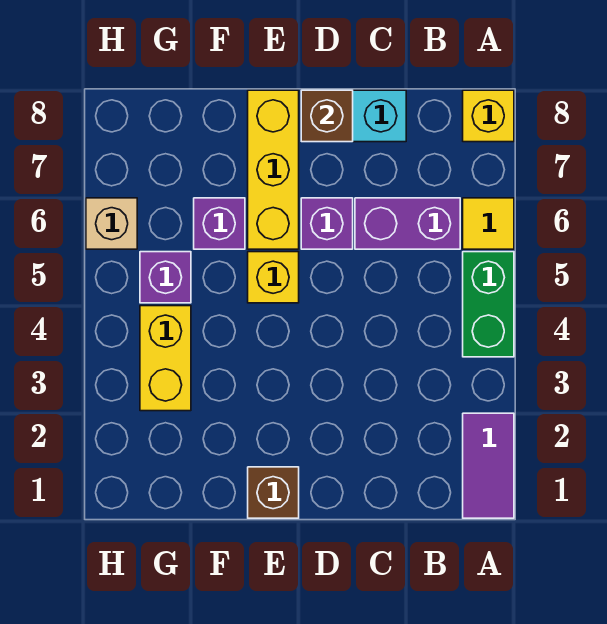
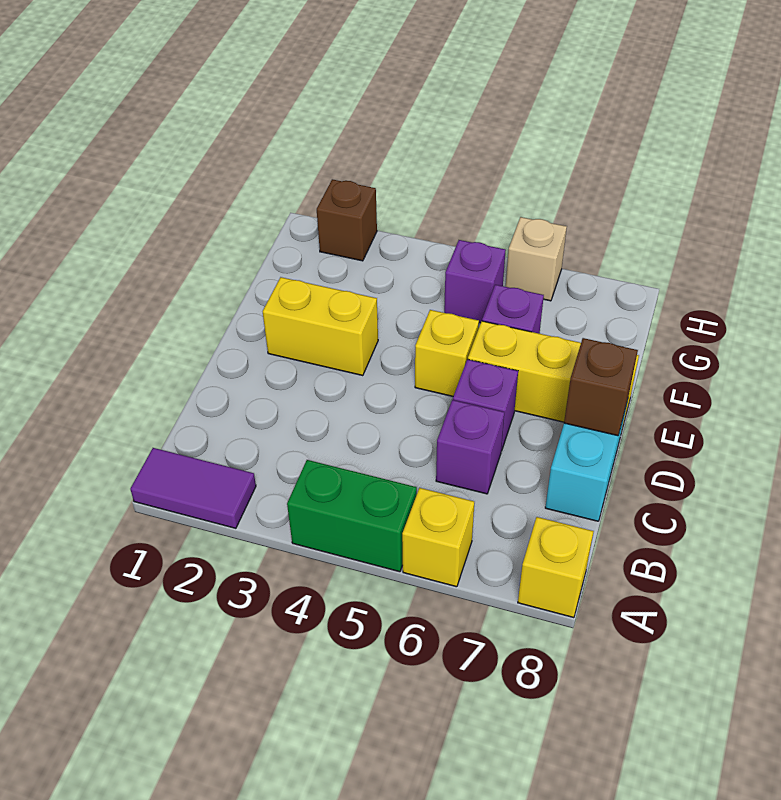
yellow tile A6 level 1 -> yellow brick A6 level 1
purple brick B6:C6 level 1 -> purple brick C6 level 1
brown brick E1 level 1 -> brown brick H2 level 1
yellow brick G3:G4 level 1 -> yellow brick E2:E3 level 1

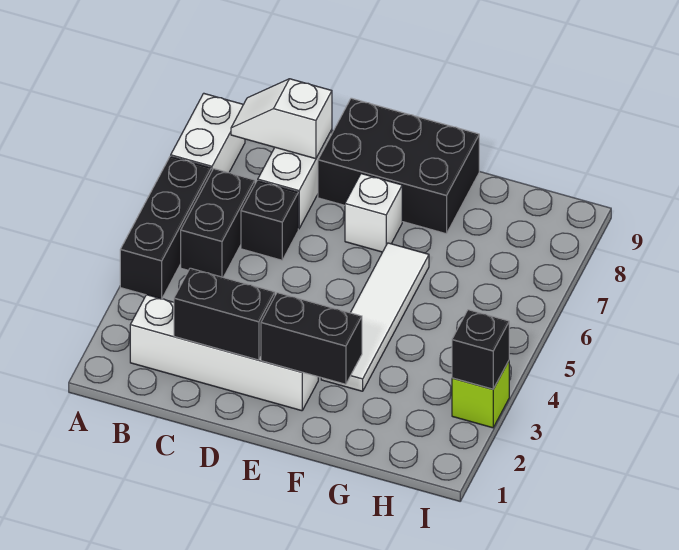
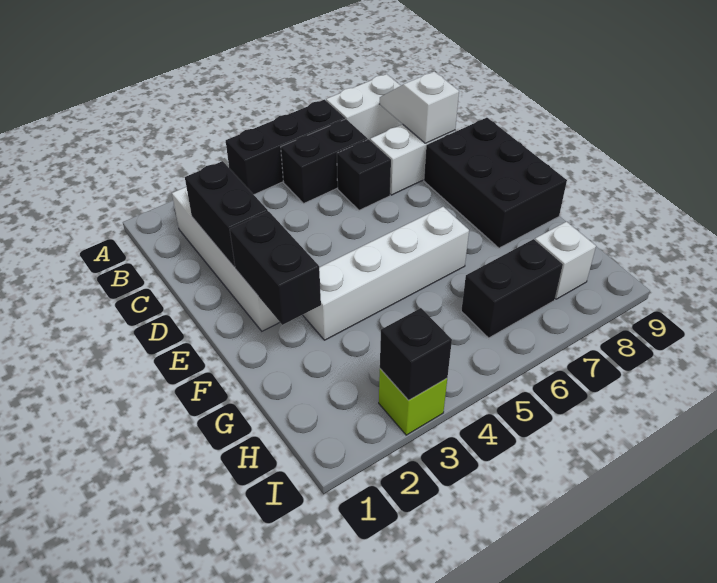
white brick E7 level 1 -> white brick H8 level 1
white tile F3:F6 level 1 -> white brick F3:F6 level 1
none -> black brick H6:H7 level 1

•••••

_EXERCISE REQUIREMENTS_
For each line above that contains the word "white", make a copy.

_ANSWER TO THE PROBLEM_
white brick E7 level 1 -> white brick H8 level 1
white tile F3:F6 level 1 -> white brick F3:F6 level 1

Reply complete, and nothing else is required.